◆ **WHAT IS EXPECTED**: Rewrite every line in the records below as a JSON list of strings, one string per line, with blank lines left out.

....

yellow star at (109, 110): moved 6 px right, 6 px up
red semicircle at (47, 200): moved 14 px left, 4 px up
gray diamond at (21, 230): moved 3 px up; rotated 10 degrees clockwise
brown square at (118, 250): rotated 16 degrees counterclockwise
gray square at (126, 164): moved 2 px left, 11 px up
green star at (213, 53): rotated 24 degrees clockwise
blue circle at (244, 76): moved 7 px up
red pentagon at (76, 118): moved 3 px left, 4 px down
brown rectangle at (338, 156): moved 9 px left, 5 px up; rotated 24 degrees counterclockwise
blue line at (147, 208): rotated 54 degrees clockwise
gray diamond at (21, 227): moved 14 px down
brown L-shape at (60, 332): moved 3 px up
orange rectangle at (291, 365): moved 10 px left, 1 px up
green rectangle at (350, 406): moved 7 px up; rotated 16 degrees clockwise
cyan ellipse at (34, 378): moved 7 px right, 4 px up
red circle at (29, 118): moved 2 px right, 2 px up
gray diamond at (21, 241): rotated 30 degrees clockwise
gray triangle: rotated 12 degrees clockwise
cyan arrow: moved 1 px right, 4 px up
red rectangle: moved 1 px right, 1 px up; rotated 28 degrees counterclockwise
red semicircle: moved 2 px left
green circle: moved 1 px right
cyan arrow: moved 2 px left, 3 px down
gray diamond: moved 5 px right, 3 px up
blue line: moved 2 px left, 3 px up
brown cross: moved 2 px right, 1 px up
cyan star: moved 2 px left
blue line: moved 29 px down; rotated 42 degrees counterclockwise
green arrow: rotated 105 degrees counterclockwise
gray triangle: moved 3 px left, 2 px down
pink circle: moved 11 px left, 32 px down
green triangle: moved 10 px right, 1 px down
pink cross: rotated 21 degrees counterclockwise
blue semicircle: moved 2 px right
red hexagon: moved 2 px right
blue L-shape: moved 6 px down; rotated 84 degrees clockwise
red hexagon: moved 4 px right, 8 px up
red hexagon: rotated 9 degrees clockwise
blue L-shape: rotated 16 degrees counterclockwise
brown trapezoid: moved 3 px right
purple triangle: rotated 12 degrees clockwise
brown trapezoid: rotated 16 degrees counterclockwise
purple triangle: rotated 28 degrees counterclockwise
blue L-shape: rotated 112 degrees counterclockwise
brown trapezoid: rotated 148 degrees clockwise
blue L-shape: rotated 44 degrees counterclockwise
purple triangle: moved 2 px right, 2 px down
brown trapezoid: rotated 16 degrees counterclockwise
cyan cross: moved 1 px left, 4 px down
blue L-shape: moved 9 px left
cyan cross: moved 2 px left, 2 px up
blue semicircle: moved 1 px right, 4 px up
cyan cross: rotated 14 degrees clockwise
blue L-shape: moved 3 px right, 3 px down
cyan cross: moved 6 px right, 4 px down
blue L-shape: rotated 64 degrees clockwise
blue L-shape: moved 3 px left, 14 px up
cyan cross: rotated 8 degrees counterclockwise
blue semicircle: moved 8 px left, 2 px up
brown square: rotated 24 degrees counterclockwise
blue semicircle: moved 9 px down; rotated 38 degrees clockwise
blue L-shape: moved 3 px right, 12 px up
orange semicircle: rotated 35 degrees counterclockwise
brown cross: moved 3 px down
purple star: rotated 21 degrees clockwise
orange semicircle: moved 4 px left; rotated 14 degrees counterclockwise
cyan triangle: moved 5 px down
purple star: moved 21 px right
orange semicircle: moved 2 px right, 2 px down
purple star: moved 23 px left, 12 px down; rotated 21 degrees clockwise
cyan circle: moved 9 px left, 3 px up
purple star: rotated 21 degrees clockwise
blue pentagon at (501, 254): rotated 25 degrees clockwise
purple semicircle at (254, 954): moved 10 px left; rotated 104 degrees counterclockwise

....

◆ **EXPECTED ANSWER**:
[
  "yellow star at (109, 110): moved 6 px right, 6 px up",
  "red semicircle at (47, 200): moved 14 px left, 4 px up",
  "gray diamond at (21, 230): moved 3 px up; rotated 10 degrees clockwise",
  "brown square at (118, 250): rotated 16 degrees counterclockwise",
  "gray square at (126, 164): moved 2 px left, 11 px up",
  "green star at (213, 53): rotated 24 degrees clockwise",
  "blue circle at (244, 76): moved 7 px up",
  "red pentagon at (76, 118): moved 3 px left, 4 px down",
  "brown rectangle at (338, 156): moved 9 px left, 5 px up; rotated 24 degrees counterclockwise",
  "blue line at (147, 208): rotated 54 degrees clockwise",
  "gray diamond at (21, 227): moved 14 px down",
  "brown L-shape at (60, 332): moved 3 px up",
  "orange rectangle at (291, 365): moved 10 px left, 1 px up",
  "green rectangle at (350, 406): moved 7 px up; rotated 16 degrees clockwise",
  "cyan ellipse at (34, 378): moved 7 px right, 4 px up",
  "red circle at (29, 118): moved 2 px right, 2 px up",
  "gray diamond at (21, 241): rotated 30 degrees clockwise",
  "gray triangle: rotated 12 degrees clockwise",
  "cyan arrow: moved 1 px right, 4 px up",
  "red rectangle: moved 1 px right, 1 px up; rotated 28 degrees counterclockwise",
  "red semicircle: moved 2 px left",
  "green circle: moved 1 px right",
  "cyan arrow: moved 2 px left, 3 px down",
  "gray diamond: moved 5 px right, 3 px up",
  "blue line: moved 2 px left, 3 px up",
  "brown cross: moved 2 px right, 1 px up",
  "cyan star: moved 2 px left",
  "blue line: moved 29 px down; rotated 42 degrees counterclockwise",
  "green arrow: rotated 105 degrees counterclockwise",
  "gray triangle: moved 3 px left, 2 px down",
  "pink circle: moved 11 px left, 32 px down",
  "green triangle: moved 10 px right, 1 px down",
  "pink cross: rotated 21 degrees counterclockwise",
  "blue semicircle: moved 2 px right",
  "red hexagon: moved 2 px right",
  "blue L-shape: moved 6 px down; rotated 84 degrees clockwise",
  "red hexagon: moved 4 px right, 8 px up",
  "red hexagon: rotated 9 degrees clockwise",
  "blue L-shape: rotated 16 degrees counterclockwise",
  "brown trapezoid: moved 3 px right",
  "purple triangle: rotated 12 degrees clockwise",
  "brown trapezoid: rotated 16 degrees counterclockwise",
  "purple triangle: rotated 28 degrees counterclockwise",
  "blue L-shape: rotated 112 degrees counterclockwise",
  "brown trapezoid: rotated 148 degrees clockwise",
  "blue L-shape: rotated 44 degrees counterclockwise",
  "purple triangle: moved 2 px right, 2 px down",
  "brown trapezoid: rotated 16 degrees counterclockwise",
  "cyan cross: moved 1 px left, 4 px down",
  "blue L-shape: moved 9 px left",
  "cyan cross: moved 2 px left, 2 px up",
  "blue semicircle: moved 1 px right, 4 px up",
  "cyan cross: rotated 14 degrees clockwise",
  "blue L-shape: moved 3 px right, 3 px down",
  "cyan cross: moved 6 px right, 4 px down",
  "blue L-shape: rotated 64 degrees clockwise",
  "blue L-shape: moved 3 px left, 14 px up",
  "cyan cross: rotated 8 degrees counterclockwise",
  "blue semicircle: moved 8 px left, 2 px up",
  "brown square: rotated 24 degrees counterclockwise",
  "blue semicircle: moved 9 px down; rotated 38 degrees clockwise",
  "blue L-shape: moved 3 px right, 12 px up",
  "orange semicircle: rotated 35 degrees counterclockwise",
  "brown cross: moved 3 px down",
  "purple star: rotated 21 degrees clockwise",
  "orange semicircle: moved 4 px left; rotated 14 degrees counterclockwise",
  "cyan triangle: moved 5 px down",
  "purple star: moved 21 px right",
  "orange semicircle: moved 2 px right, 2 px down",
  "purple star: moved 23 px left, 12 px down; rotated 21 degrees clockwise",
  "cyan circle: moved 9 px left, 3 px up",
  "purple star: rotated 21 degrees clockwise",
  "blue pentagon at (501, 254): rotated 25 degrees clockwise",
  "purple semicircle at (254, 954): moved 10 px left; rotated 104 degrees counterclockwise"
]